Copy these lines word for word.

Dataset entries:
——

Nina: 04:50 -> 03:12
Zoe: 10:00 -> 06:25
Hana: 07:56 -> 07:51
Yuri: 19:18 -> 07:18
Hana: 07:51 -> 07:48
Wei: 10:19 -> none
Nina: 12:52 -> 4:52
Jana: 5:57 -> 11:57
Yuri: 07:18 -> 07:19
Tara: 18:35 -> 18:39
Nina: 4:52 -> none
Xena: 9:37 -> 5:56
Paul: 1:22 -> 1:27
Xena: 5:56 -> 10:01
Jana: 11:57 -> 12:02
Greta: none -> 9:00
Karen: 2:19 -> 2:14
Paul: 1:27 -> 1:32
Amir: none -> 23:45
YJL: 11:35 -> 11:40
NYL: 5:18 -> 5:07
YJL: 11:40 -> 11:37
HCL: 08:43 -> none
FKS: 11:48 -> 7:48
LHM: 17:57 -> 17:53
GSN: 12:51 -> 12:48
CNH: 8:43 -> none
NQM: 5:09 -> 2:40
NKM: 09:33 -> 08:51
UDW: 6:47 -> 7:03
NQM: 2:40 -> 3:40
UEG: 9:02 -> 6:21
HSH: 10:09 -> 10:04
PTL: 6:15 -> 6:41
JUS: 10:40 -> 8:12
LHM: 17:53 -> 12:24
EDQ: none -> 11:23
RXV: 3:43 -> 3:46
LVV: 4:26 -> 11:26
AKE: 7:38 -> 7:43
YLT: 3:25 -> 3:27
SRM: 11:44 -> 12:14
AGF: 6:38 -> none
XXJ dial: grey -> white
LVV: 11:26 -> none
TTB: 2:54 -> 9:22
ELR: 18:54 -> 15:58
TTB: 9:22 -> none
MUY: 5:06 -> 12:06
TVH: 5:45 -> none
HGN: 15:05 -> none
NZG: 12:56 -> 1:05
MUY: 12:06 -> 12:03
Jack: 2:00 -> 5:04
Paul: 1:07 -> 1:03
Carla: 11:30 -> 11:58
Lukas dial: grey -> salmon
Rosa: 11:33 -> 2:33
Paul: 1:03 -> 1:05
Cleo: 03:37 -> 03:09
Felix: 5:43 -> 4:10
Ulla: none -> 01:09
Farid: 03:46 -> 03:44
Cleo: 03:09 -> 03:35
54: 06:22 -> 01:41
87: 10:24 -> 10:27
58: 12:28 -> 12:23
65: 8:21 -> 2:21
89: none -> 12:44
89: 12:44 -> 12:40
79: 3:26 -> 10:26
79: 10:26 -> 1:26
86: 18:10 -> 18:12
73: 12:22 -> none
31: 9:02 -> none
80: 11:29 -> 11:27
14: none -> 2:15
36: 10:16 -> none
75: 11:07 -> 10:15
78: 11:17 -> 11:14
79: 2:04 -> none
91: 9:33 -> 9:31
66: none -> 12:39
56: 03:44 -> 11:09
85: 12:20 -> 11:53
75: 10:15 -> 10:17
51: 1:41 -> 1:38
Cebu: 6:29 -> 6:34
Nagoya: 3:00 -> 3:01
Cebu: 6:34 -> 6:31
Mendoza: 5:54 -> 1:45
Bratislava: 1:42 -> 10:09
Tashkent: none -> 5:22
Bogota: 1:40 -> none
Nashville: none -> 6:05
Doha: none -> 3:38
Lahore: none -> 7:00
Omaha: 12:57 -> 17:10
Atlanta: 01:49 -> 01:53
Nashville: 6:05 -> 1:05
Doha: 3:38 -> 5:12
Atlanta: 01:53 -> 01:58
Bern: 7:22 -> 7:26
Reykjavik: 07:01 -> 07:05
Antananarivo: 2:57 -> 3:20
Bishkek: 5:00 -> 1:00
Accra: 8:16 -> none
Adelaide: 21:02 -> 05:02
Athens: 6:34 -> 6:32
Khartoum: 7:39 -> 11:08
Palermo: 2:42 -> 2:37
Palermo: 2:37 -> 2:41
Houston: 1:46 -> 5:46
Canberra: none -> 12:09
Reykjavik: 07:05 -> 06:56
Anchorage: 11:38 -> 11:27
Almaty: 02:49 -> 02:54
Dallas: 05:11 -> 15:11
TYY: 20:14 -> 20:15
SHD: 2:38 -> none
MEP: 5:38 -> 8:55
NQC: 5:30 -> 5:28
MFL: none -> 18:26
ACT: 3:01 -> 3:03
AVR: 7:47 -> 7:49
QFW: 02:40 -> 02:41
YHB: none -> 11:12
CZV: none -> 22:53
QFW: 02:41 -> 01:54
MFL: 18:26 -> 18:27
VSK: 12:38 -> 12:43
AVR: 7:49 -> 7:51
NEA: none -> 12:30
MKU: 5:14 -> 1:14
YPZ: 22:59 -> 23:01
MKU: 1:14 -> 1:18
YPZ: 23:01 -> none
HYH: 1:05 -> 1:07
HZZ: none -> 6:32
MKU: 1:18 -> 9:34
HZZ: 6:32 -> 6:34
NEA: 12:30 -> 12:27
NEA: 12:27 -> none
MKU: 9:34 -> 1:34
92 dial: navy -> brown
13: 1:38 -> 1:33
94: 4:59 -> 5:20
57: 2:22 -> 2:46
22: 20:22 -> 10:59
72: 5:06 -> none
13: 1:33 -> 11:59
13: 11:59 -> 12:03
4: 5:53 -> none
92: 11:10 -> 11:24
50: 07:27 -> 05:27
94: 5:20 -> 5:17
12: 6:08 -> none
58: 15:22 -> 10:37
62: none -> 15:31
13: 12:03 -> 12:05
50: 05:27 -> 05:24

——

> [Result for this exercise]:
Nina: 04:50 -> 03:12
Zoe: 10:00 -> 06:25
Hana: 07:56 -> 07:51
Yuri: 19:18 -> 07:18
Hana: 07:51 -> 07:48
Wei: 10:19 -> none
Nina: 12:52 -> 4:52
Jana: 5:57 -> 11:57
Yuri: 07:18 -> 07:19
Tara: 18:35 -> 18:39
Nina: 4:52 -> none
Xena: 9:37 -> 5:56
Paul: 1:22 -> 1:27
Xena: 5:56 -> 10:01
Jana: 11:57 -> 12:02
Greta: none -> 9:00
Karen: 2:19 -> 2:14
Paul: 1:27 -> 1:32
Amir: none -> 23:45
YJL: 11:35 -> 11:40
NYL: 5:18 -> 5:07
YJL: 11:40 -> 11:37
HCL: 08:43 -> none
FKS: 11:48 -> 7:48
LHM: 17:57 -> 17:53
GSN: 12:51 -> 12:48
CNH: 8:43 -> none
NQM: 5:09 -> 2:40
NKM: 09:33 -> 08:51
UDW: 6:47 -> 7:03
NQM: 2:40 -> 3:40
UEG: 9:02 -> 6:21
HSH: 10:09 -> 10:04
PTL: 6:15 -> 6:41
JUS: 10:40 -> 8:12
LHM: 17:53 -> 12:24
EDQ: none -> 11:23
RXV: 3:43 -> 3:46
LVV: 4:26 -> 11:26
AKE: 7:38 -> 7:43
YLT: 3:25 -> 3:27
SRM: 11:44 -> 12:14
AGF: 6:38 -> none
XXJ dial: grey -> white
LVV: 11:26 -> none
TTB: 2:54 -> 9:22
ELR: 18:54 -> 15:58
TTB: 9:22 -> none
MUY: 5:06 -> 12:06
TVH: 5:45 -> none
HGN: 15:05 -> none
NZG: 12:56 -> 1:05
MUY: 12:06 -> 12:03
Jack: 2:00 -> 5:04
Paul: 1:07 -> 1:03
Carla: 11:30 -> 11:58
Lukas dial: grey -> salmon
Rosa: 11:33 -> 2:33
Paul: 1:03 -> 1:05
Cleo: 03:37 -> 03:09
Felix: 5:43 -> 4:10
Ulla: none -> 01:09
Farid: 03:46 -> 03:44
Cleo: 03:09 -> 03:35
54: 06:22 -> 01:41
87: 10:24 -> 10:27
58: 12:28 -> 12:23
65: 8:21 -> 2:21
89: none -> 12:44
89: 12:44 -> 12:40
79: 3:26 -> 10:26
79: 10:26 -> 1:26
86: 18:10 -> 18:12
73: 12:22 -> none
31: 9:02 -> none
80: 11:29 -> 11:27
14: none -> 2:15
36: 10:16 -> none
75: 11:07 -> 10:15
78: 11:17 -> 11:14
79: 2:04 -> none
91: 9:33 -> 9:31
66: none -> 12:39
56: 03:44 -> 11:09
85: 12:20 -> 11:53
75: 10:15 -> 10:17
51: 1:41 -> 1:38
Cebu: 6:29 -> 6:34
Nagoya: 3:00 -> 3:01
Cebu: 6:34 -> 6:31
Mendoza: 5:54 -> 1:45
Bratislava: 1:42 -> 10:09
Tashkent: none -> 5:22
Bogota: 1:40 -> none
Nashville: none -> 6:05
Doha: none -> 3:38
Lahore: none -> 7:00
Omaha: 12:57 -> 17:10
Atlanta: 01:49 -> 01:53
Nashville: 6:05 -> 1:05
Doha: 3:38 -> 5:12
Atlanta: 01:53 -> 01:58
Bern: 7:22 -> 7:26
Reykjavik: 07:01 -> 07:05
Antananarivo: 2:57 -> 3:20
Bishkek: 5:00 -> 1:00
Accra: 8:16 -> none
Adelaide: 21:02 -> 05:02
Athens: 6:34 -> 6:32
Khartoum: 7:39 -> 11:08
Palermo: 2:42 -> 2:37
Palermo: 2:37 -> 2:41
Houston: 1:46 -> 5:46
Canberra: none -> 12:09
Reykjavik: 07:05 -> 06:56
Anchorage: 11:38 -> 11:27
Almaty: 02:49 -> 02:54
Dallas: 05:11 -> 15:11
TYY: 20:14 -> 20:15
SHD: 2:38 -> none
MEP: 5:38 -> 8:55
NQC: 5:30 -> 5:28
MFL: none -> 18:26
ACT: 3:01 -> 3:03
AVR: 7:47 -> 7:49
QFW: 02:40 -> 02:41
YHB: none -> 11:12
CZV: none -> 22:53
QFW: 02:41 -> 01:54
MFL: 18:26 -> 18:27
VSK: 12:38 -> 12:43
AVR: 7:49 -> 7:51
NEA: none -> 12:30
MKU: 5:14 -> 1:14
YPZ: 22:59 -> 23:01
MKU: 1:14 -> 1:18
YPZ: 23:01 -> none
HYH: 1:05 -> 1:07
HZZ: none -> 6:32
MKU: 1:18 -> 9:34
HZZ: 6:32 -> 6:34
NEA: 12:30 -> 12:27
NEA: 12:27 -> none
MKU: 9:34 -> 1:34
92 dial: navy -> brown
13: 1:38 -> 1:33
94: 4:59 -> 5:20
57: 2:22 -> 2:46
22: 20:22 -> 10:59
72: 5:06 -> none
13: 1:33 -> 11:59
13: 11:59 -> 12:03
4: 5:53 -> none
92: 11:10 -> 11:24
50: 07:27 -> 05:27
94: 5:20 -> 5:17
12: 6:08 -> none
58: 15:22 -> 10:37
62: none -> 15:31
13: 12:03 -> 12:05
50: 05:27 -> 05:24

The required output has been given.